= What you need to do =
The full set of entries is to be printed exactly, with pictures excluded.

= Given information =
------------------------------

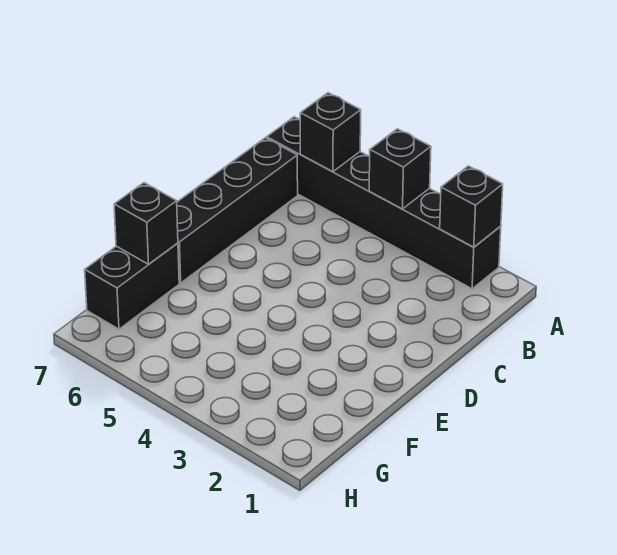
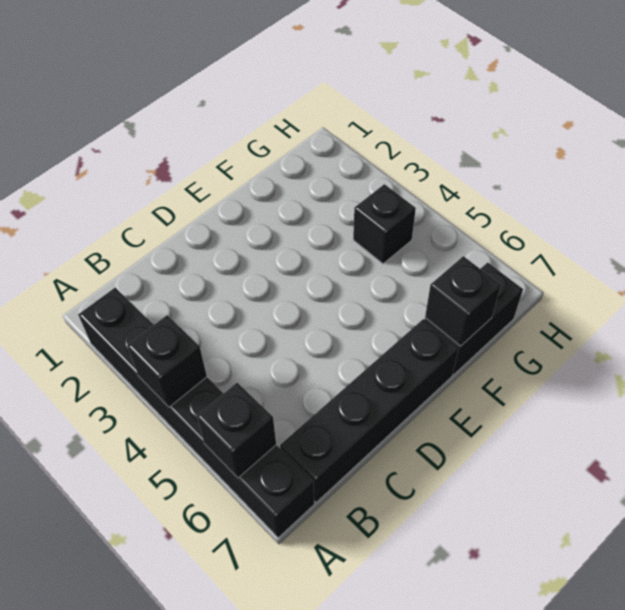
black brick A2 level 2 -> black brick G4 level 1

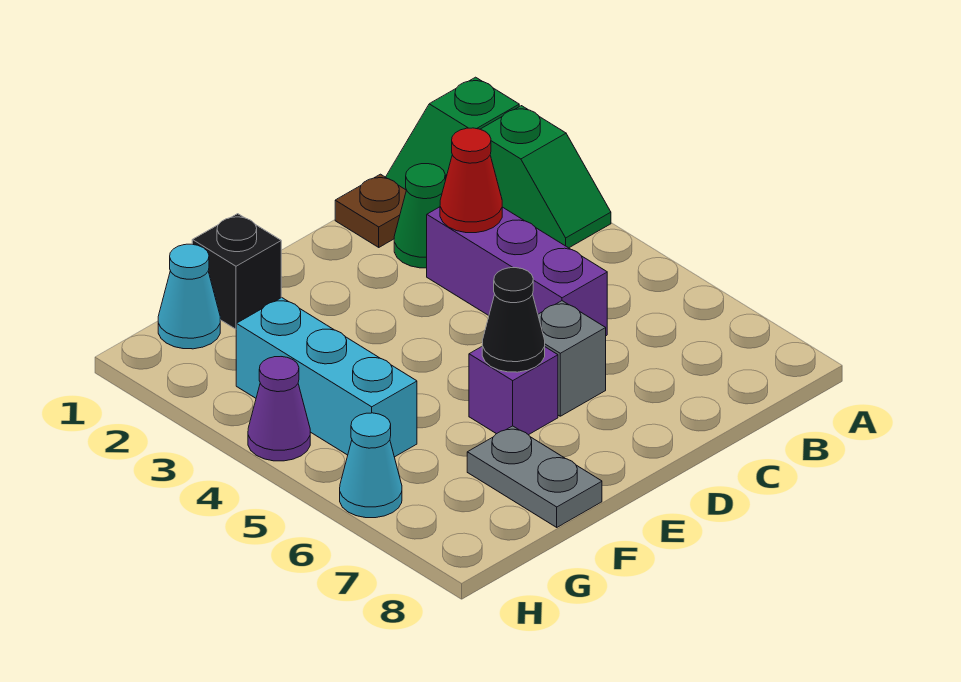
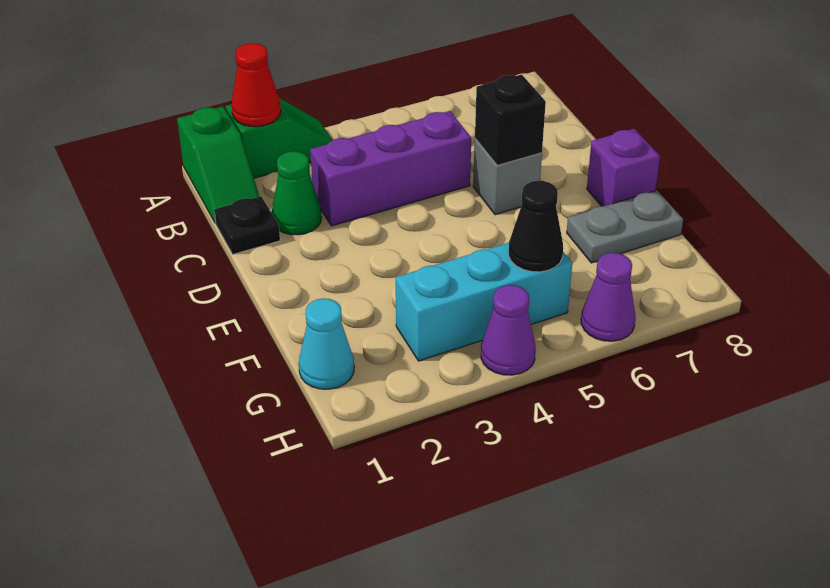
brown plate C1 level 1 -> black plate C1 level 1
red cone C3 level 2 -> red cone A2 level 2
purple brick E6 level 1 -> purple brick E8 level 1
black cone E6 level 2 -> black cone G5 level 2
black brick F1 level 1 -> black brick D6 level 2
cyan cone H6 level 1 -> purple cone H6 level 1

------------------------------

= Solution to this problem =
black brick A2 level 2 -> black brick G4 level 1

brown plate C1 level 1 -> black plate C1 level 1
red cone C3 level 2 -> red cone A2 level 2
purple brick E6 level 1 -> purple brick E8 level 1
black cone E6 level 2 -> black cone G5 level 2
black brick F1 level 1 -> black brick D6 level 2
cyan cone H6 level 1 -> purple cone H6 level 1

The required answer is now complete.